§ Given information:

___

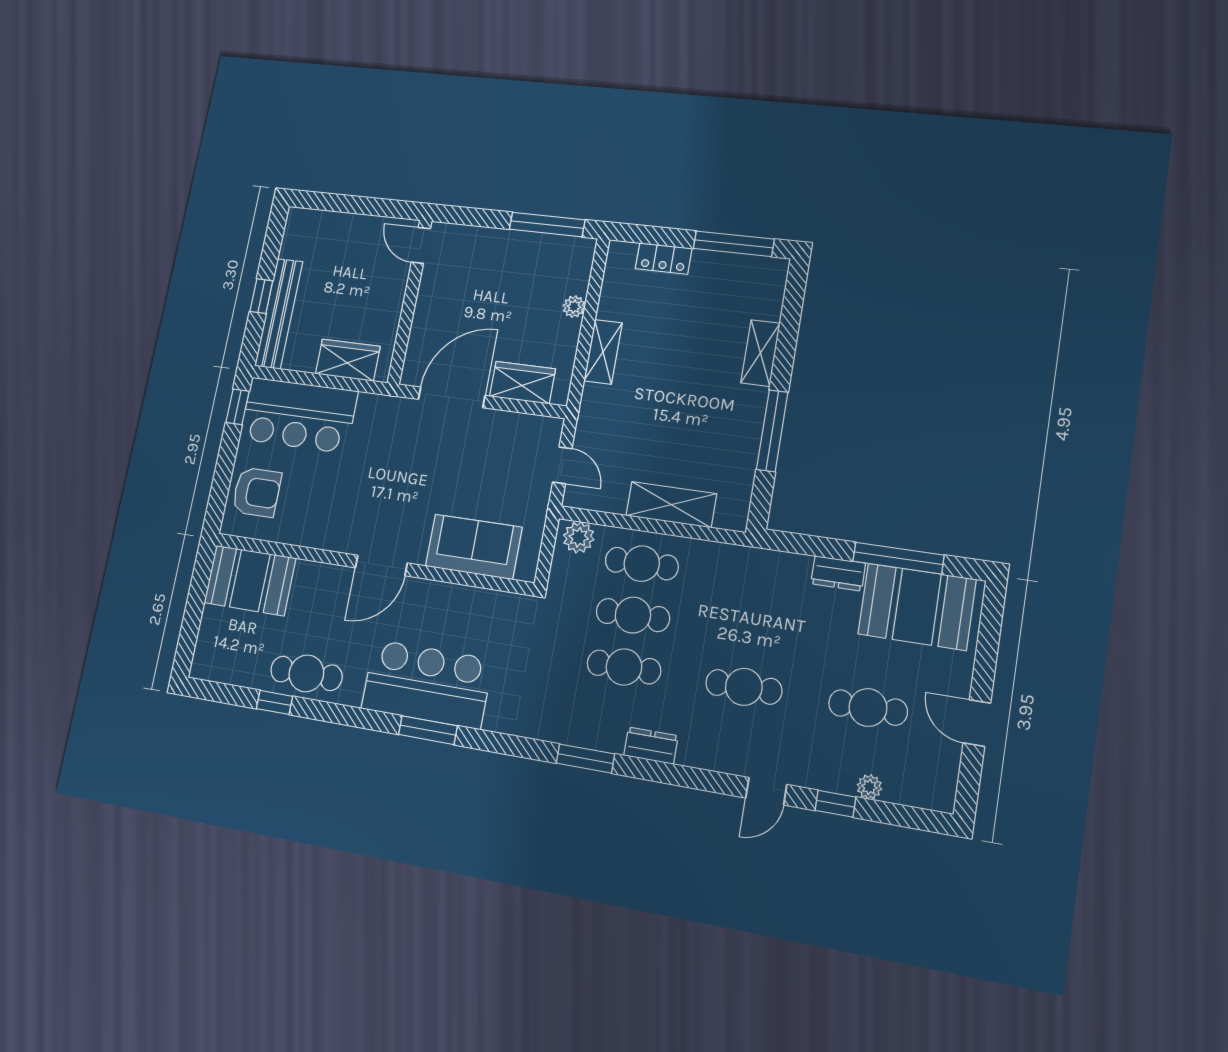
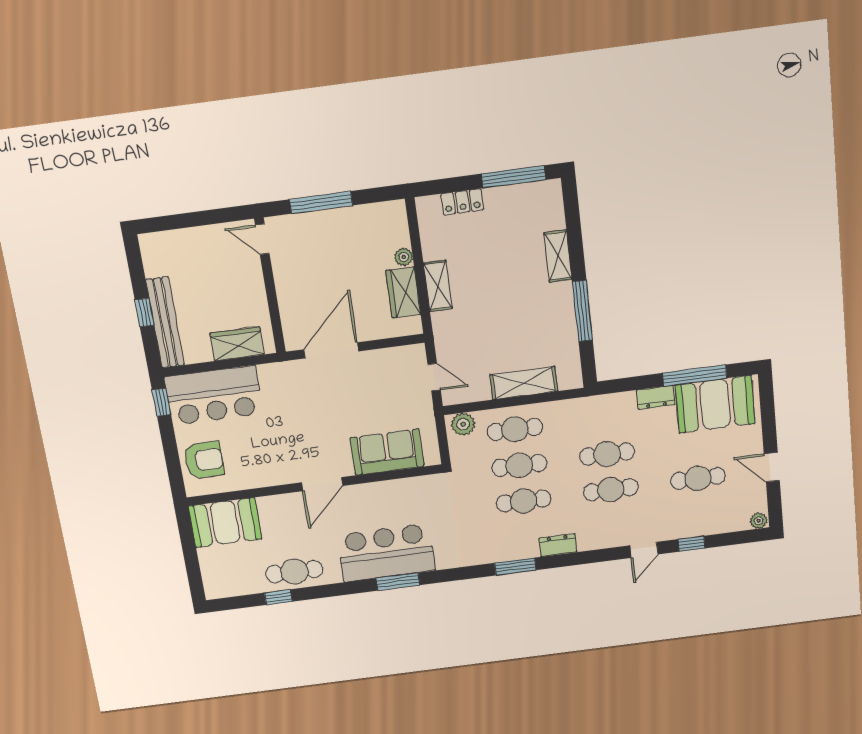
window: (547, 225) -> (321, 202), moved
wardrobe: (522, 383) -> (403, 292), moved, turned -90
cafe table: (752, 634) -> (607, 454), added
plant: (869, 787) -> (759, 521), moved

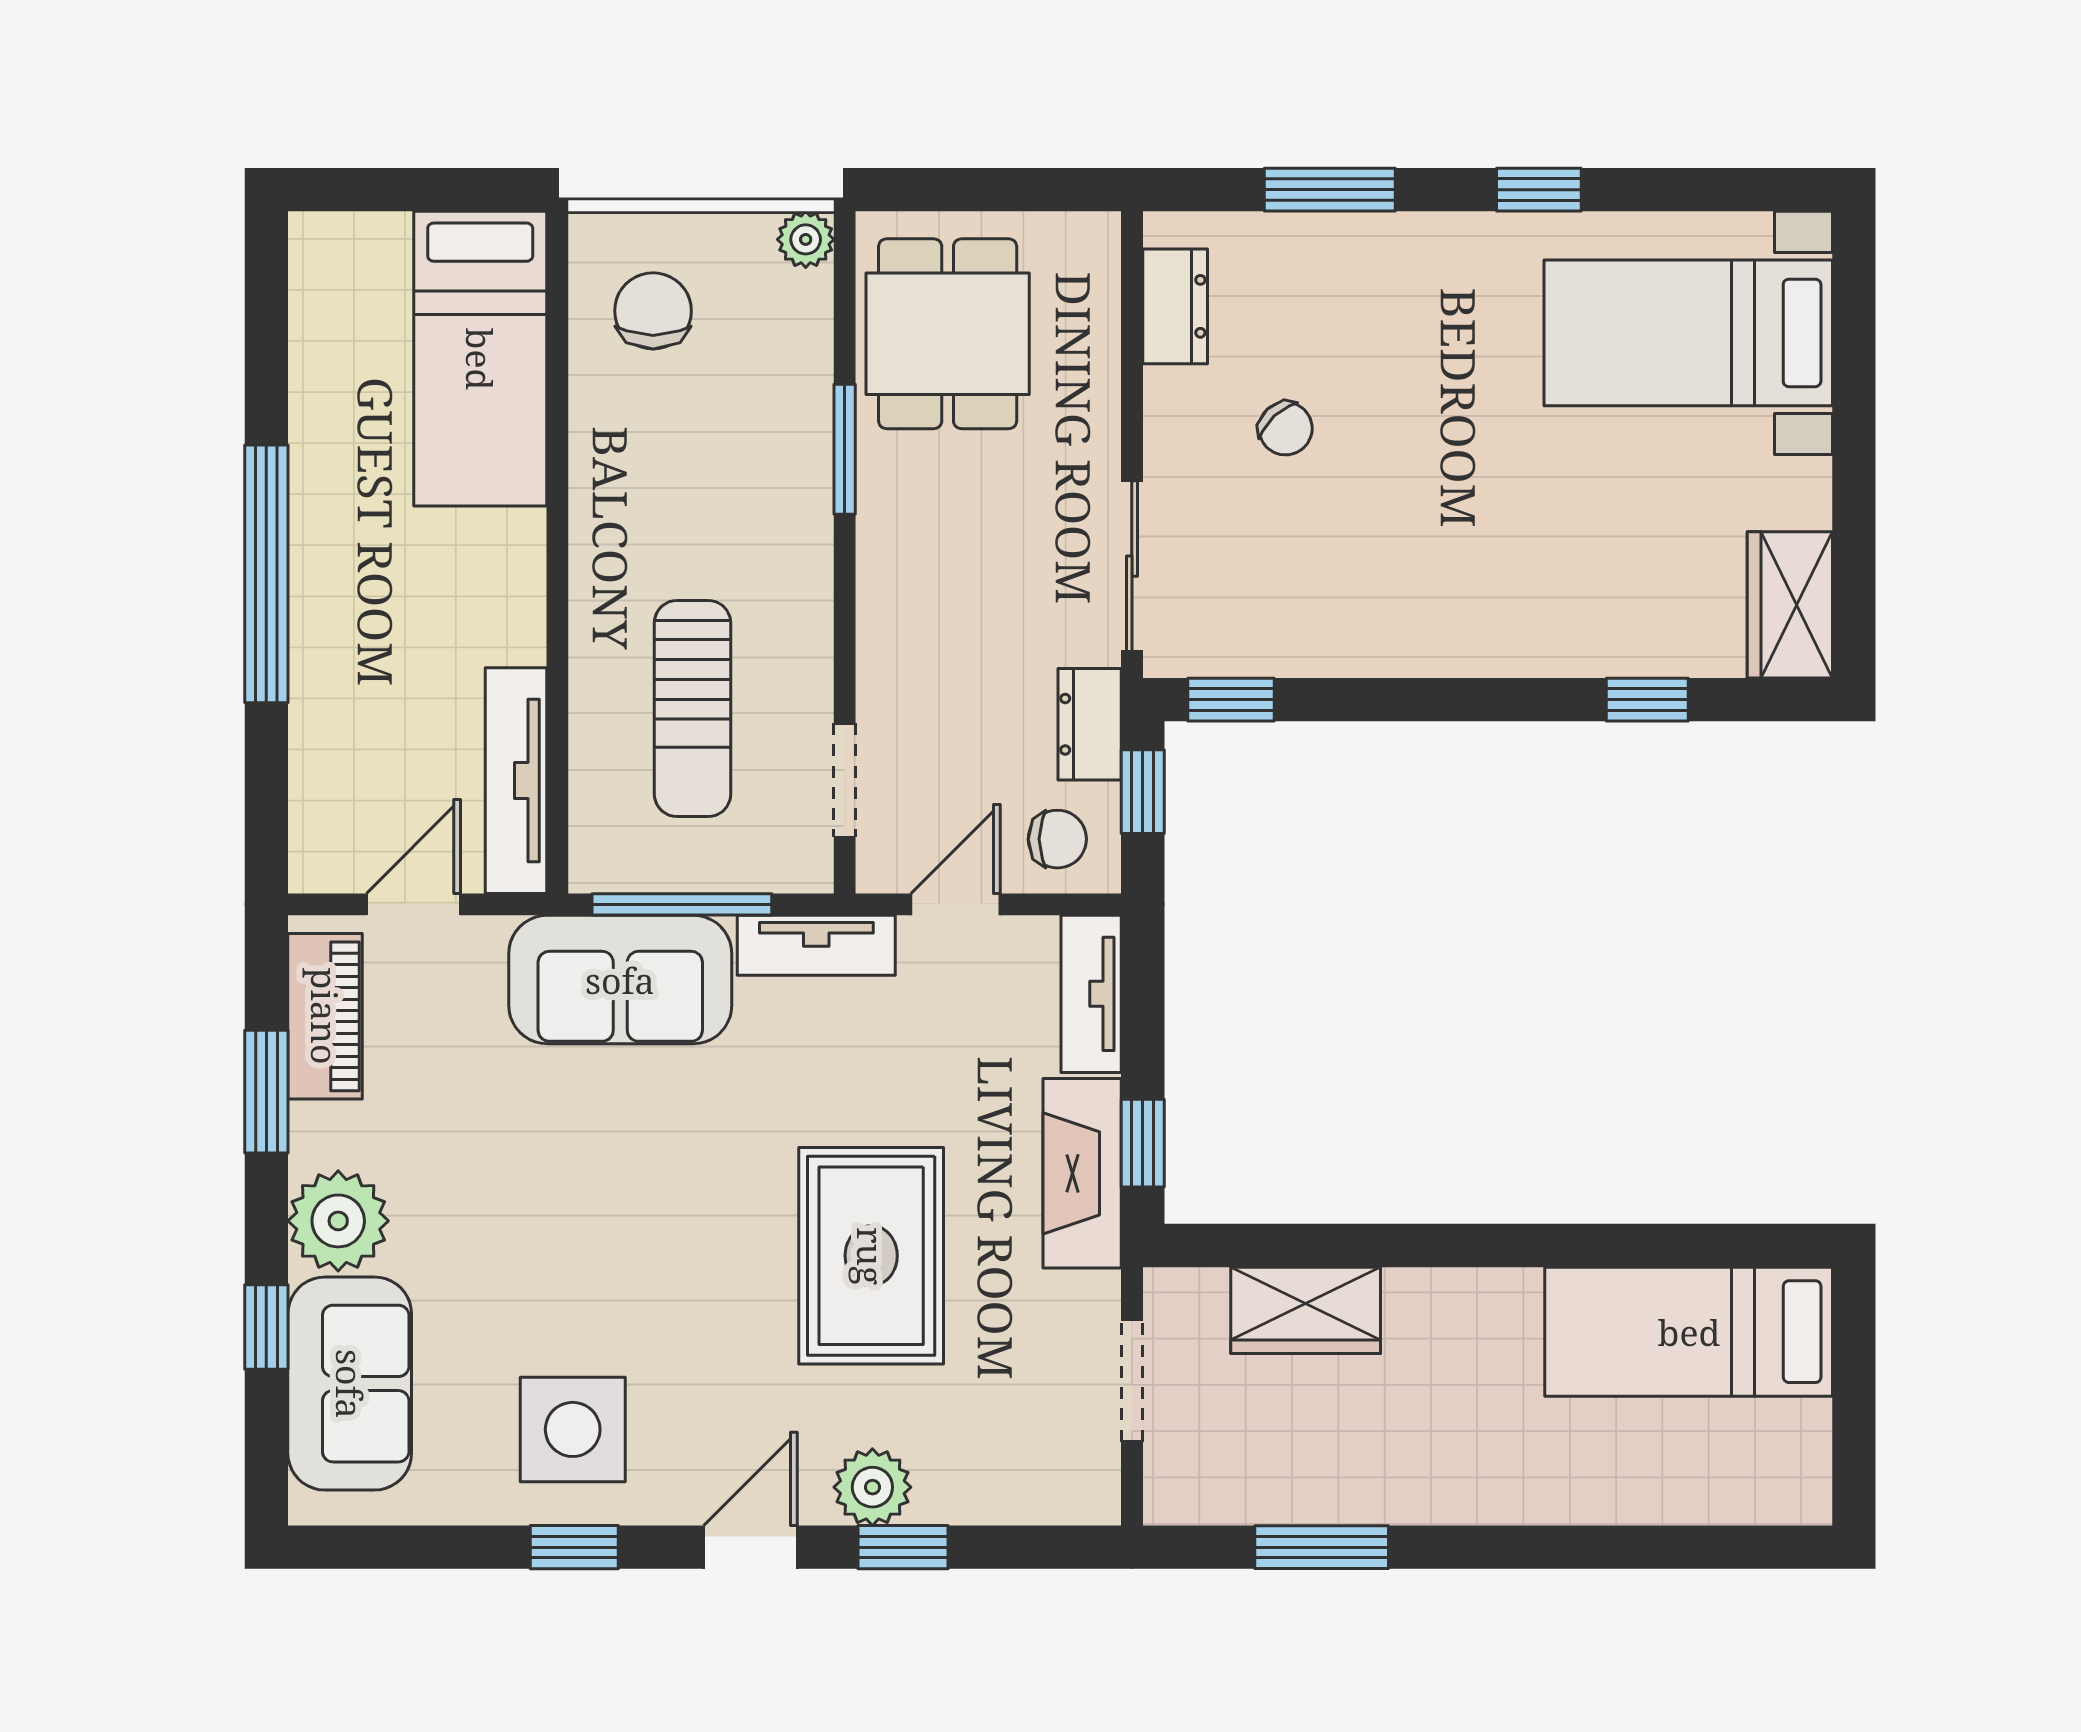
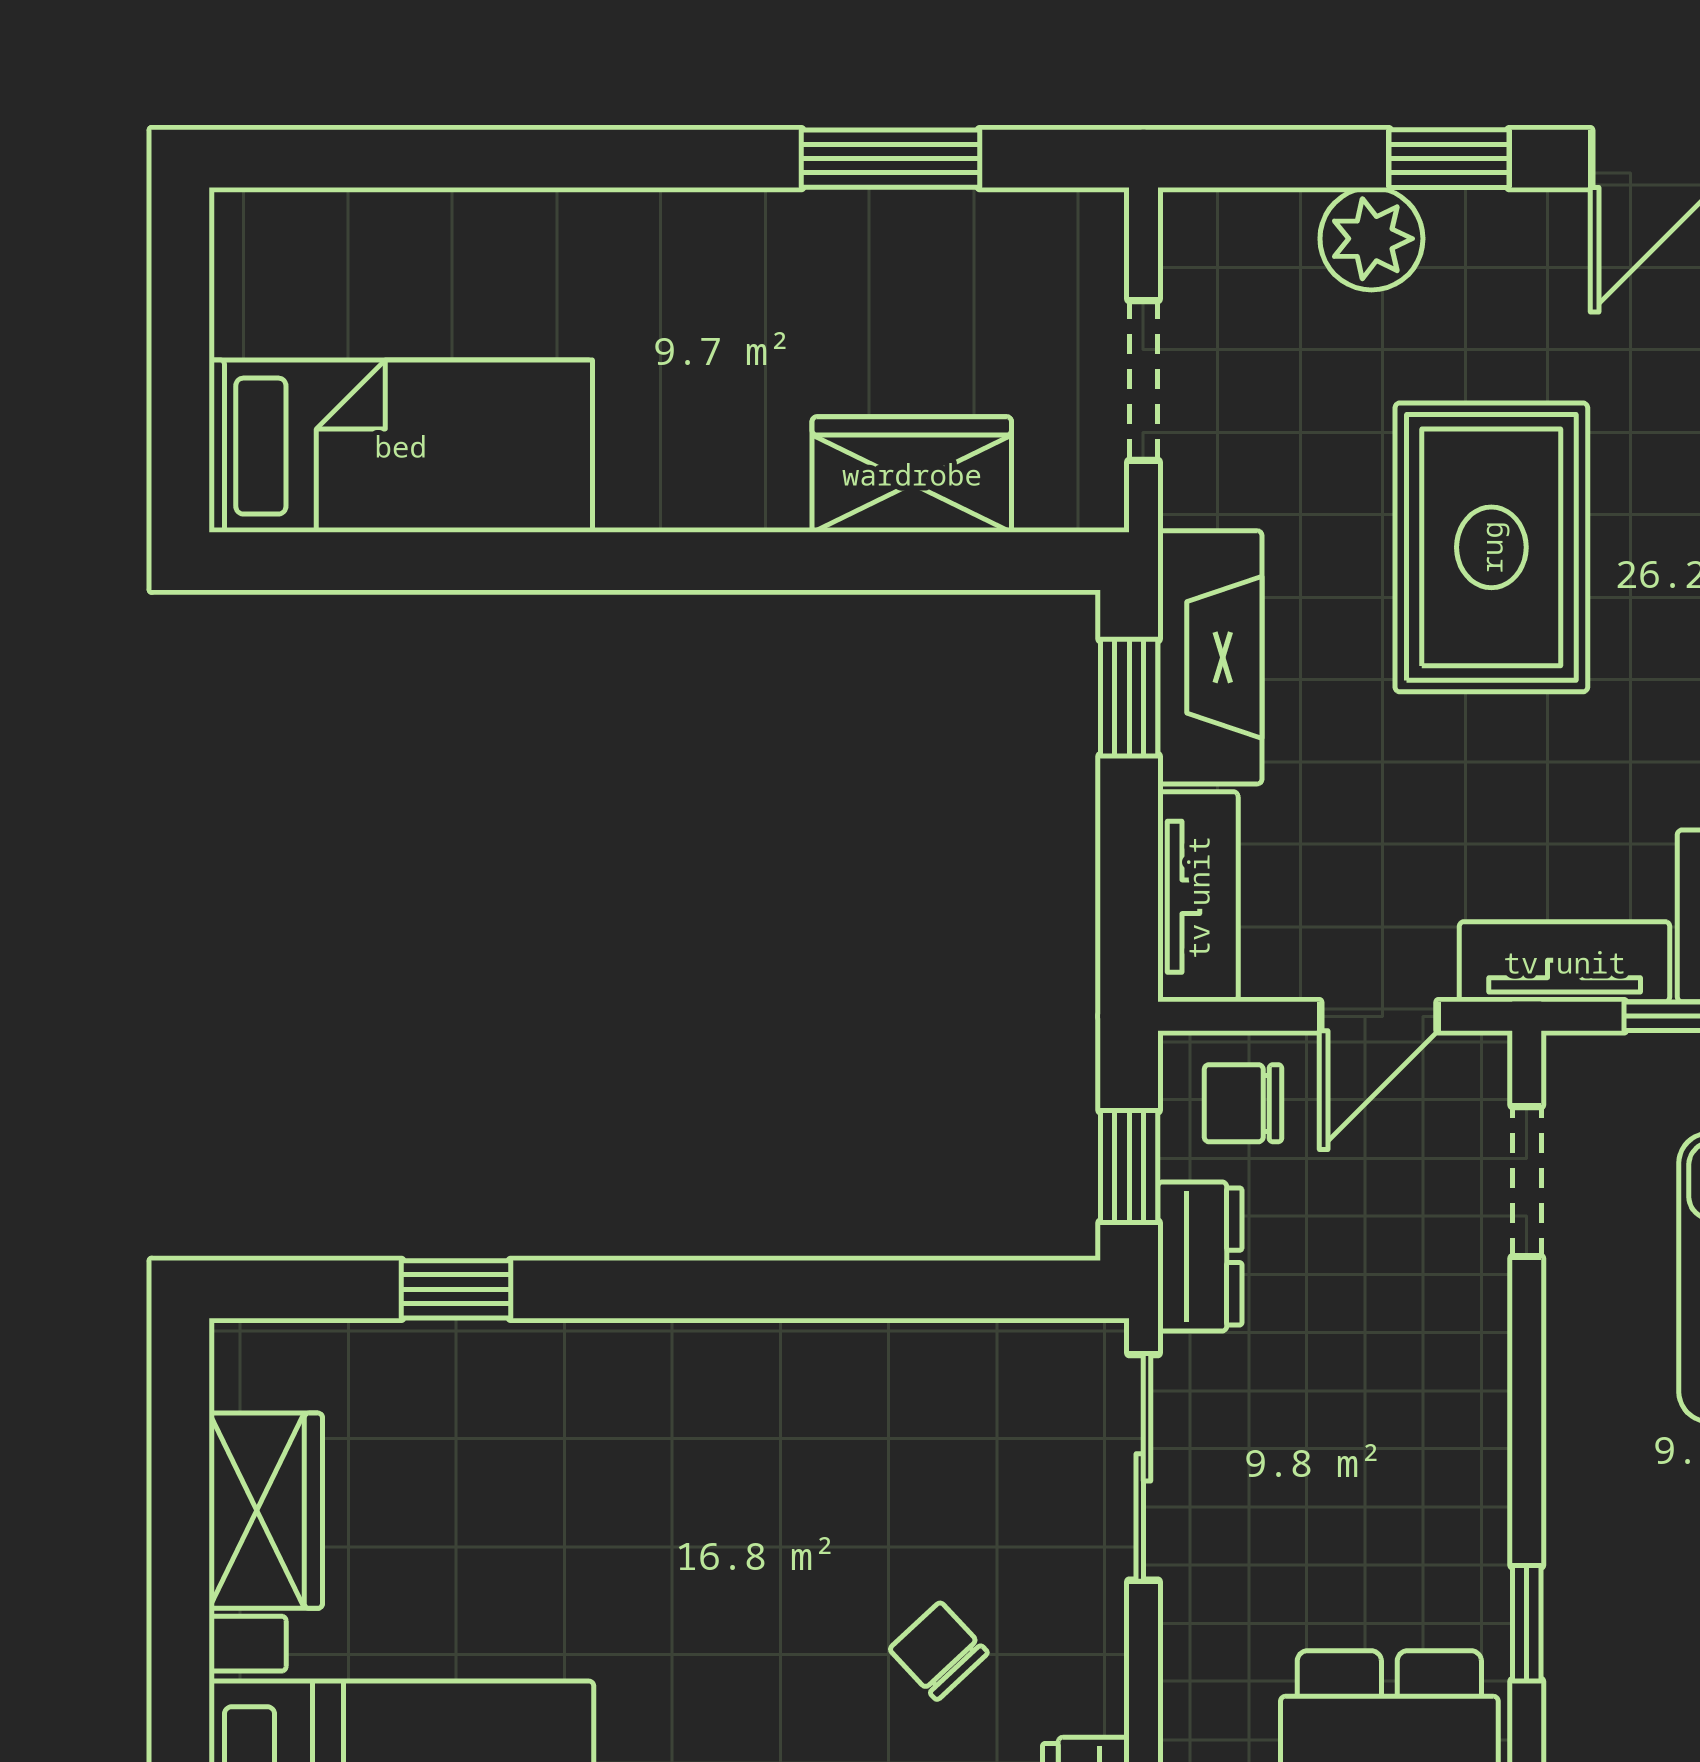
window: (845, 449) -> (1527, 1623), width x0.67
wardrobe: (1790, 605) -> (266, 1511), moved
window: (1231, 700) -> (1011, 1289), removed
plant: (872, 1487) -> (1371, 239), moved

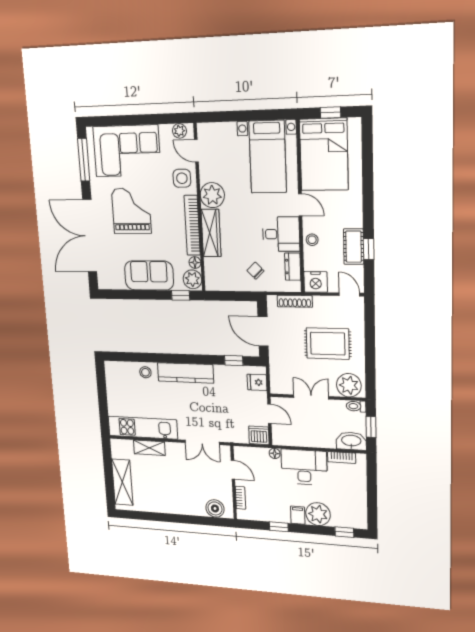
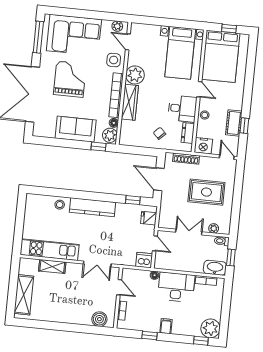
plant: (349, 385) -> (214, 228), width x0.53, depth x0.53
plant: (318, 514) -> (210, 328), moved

___

Your answer should be an exact copy of the records above, with no pictures in it.

§ Exercise result:
window: (547, 225) -> (321, 202), moved
wardrobe: (522, 383) -> (403, 292), moved, turned -90
cafe table: (752, 634) -> (607, 454), added
plant: (869, 787) -> (759, 521), moved

window: (845, 449) -> (1527, 1623), width x0.67
wardrobe: (1790, 605) -> (266, 1511), moved
window: (1231, 700) -> (1011, 1289), removed
plant: (872, 1487) -> (1371, 239), moved

plant: (349, 385) -> (214, 228), width x0.53, depth x0.53
plant: (318, 514) -> (210, 328), moved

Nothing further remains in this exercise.